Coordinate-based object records
::::::

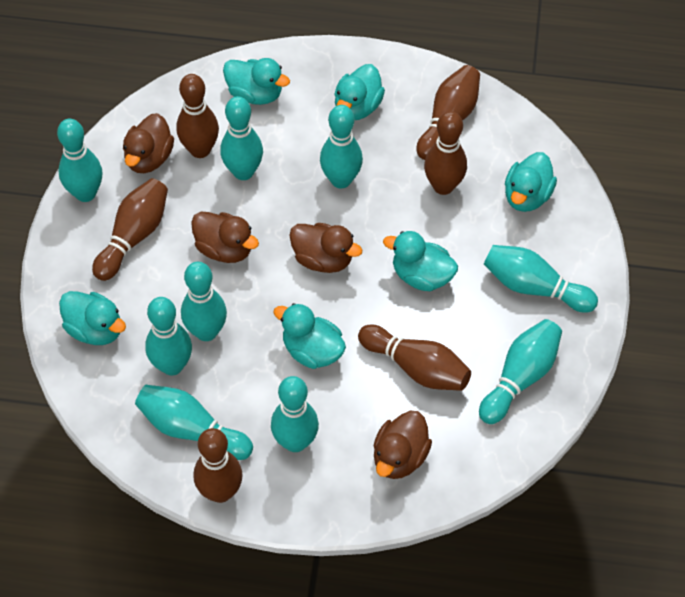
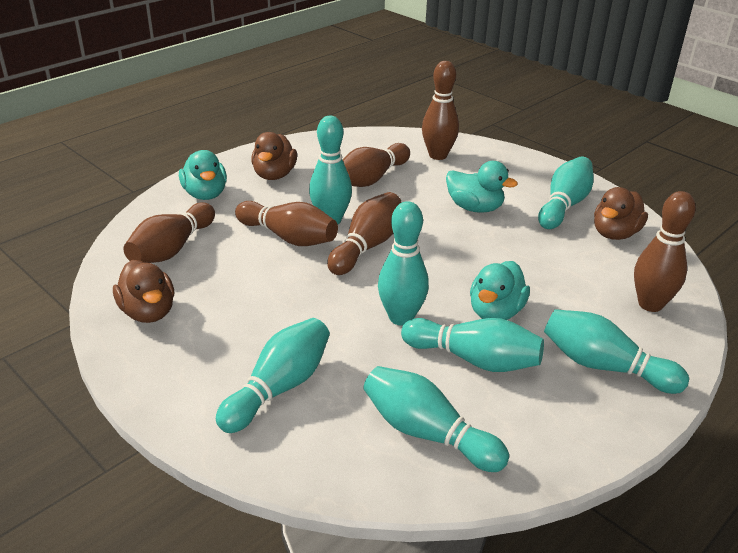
brown duck: 4 -> 3
turquoise bowling pin: 9 -> 7
turquoise duck: 6 -> 3

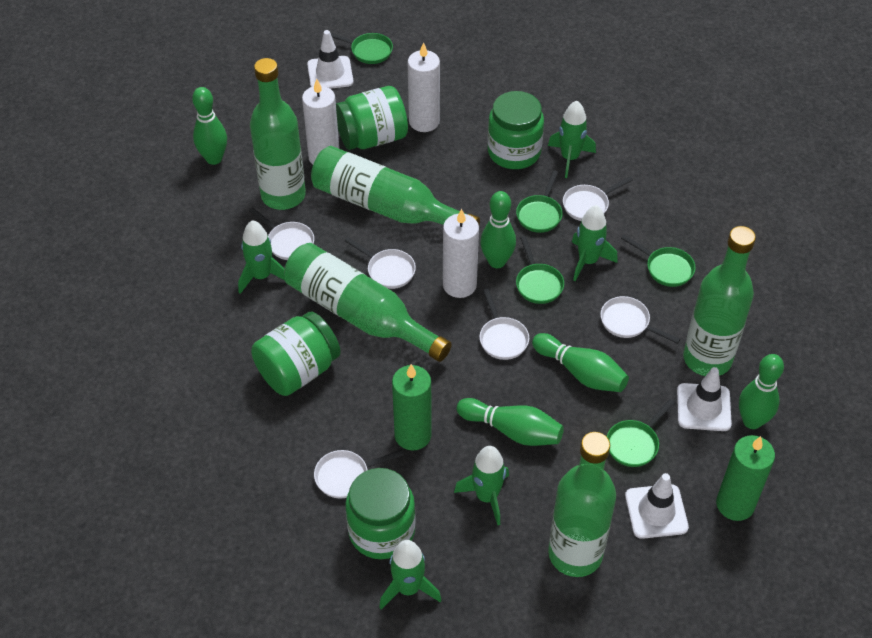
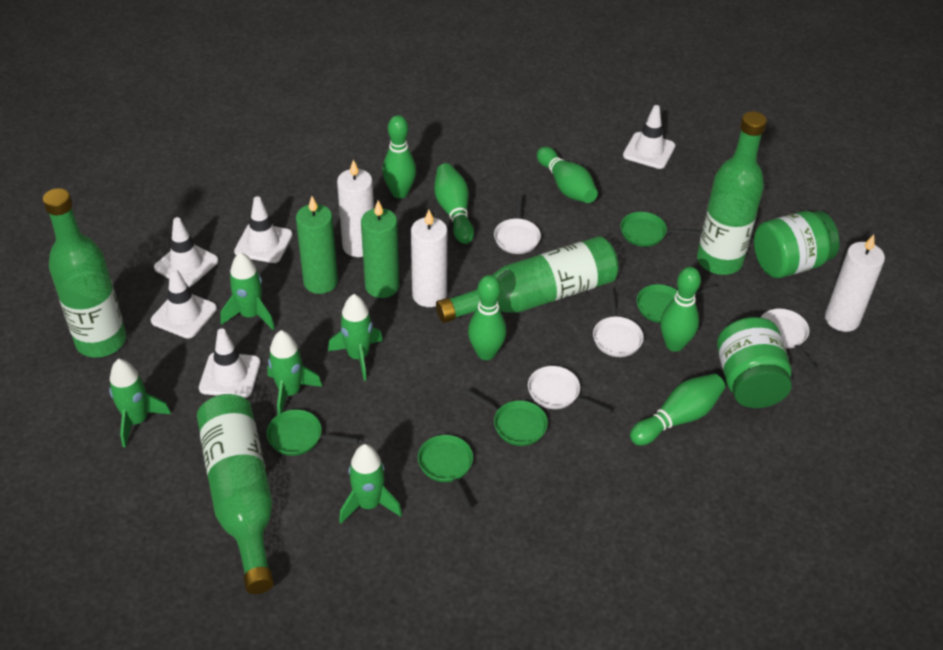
green bottle: 5 -> 4
green bowling pin: 5 -> 6
green jar: 4 -> 2
white pan: 6 -> 4
white traffic cone: 3 -> 5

::::::

Prompt =
A single number is required: the count of lines in the data above that include the word "turquoise".

Answer section =
2